● Your assignment: Which lines below fall between the one containing "where | amount |" and the one containing "boat (blue) |"? Repeat them exactly, counting both of those lines, and add nothing else.

Segment Open

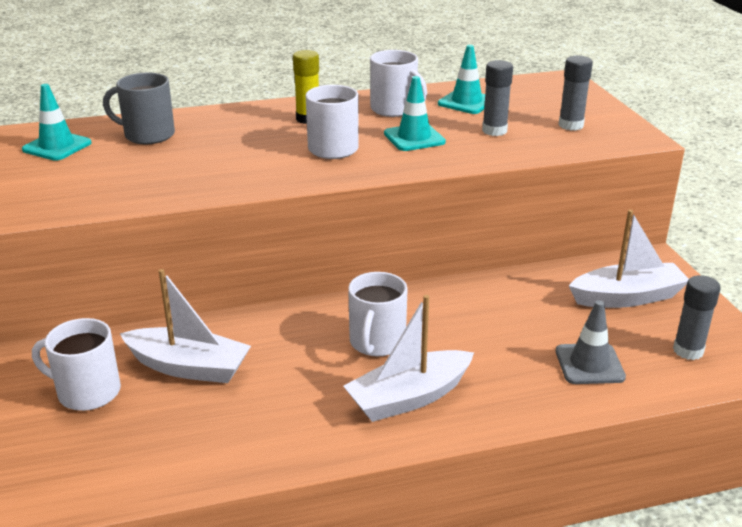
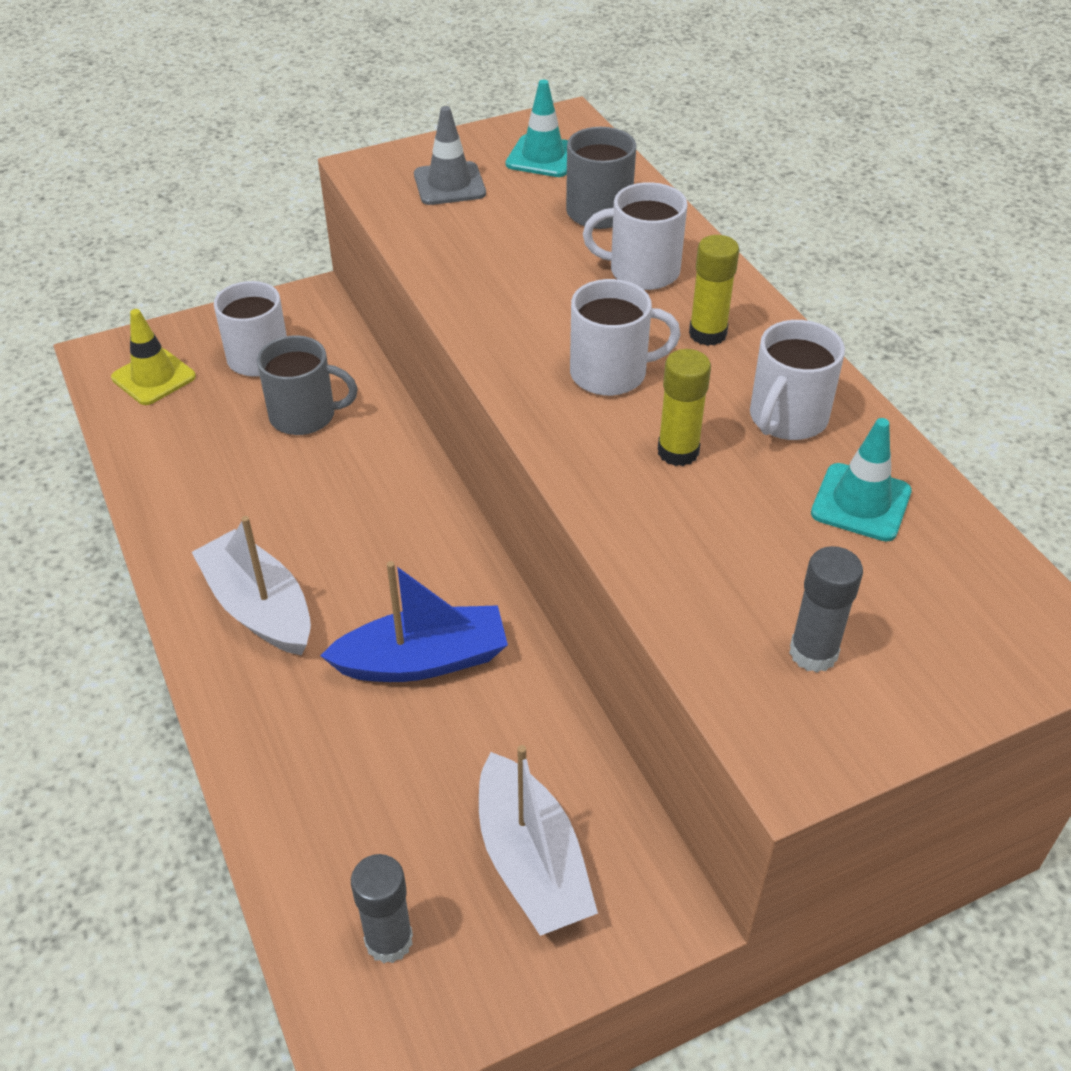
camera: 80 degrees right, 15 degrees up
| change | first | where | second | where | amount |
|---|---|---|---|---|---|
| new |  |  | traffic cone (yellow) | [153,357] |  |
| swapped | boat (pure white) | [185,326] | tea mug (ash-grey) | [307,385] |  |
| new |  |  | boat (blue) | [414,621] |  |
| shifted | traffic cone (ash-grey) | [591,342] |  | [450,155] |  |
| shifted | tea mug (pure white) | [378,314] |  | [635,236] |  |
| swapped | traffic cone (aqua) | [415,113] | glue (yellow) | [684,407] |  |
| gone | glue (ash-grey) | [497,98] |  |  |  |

Segment Closed

● Task solution:
| change | first | where | second | where | amount |
|---|---|---|---|---|---|
| new |  |  | traffic cone (yellow) | [153,357] |  |
| swapped | boat (pure white) | [185,326] | tea mug (ash-grey) | [307,385] |  |
| new |  |  | boat (blue) | [414,621] |  |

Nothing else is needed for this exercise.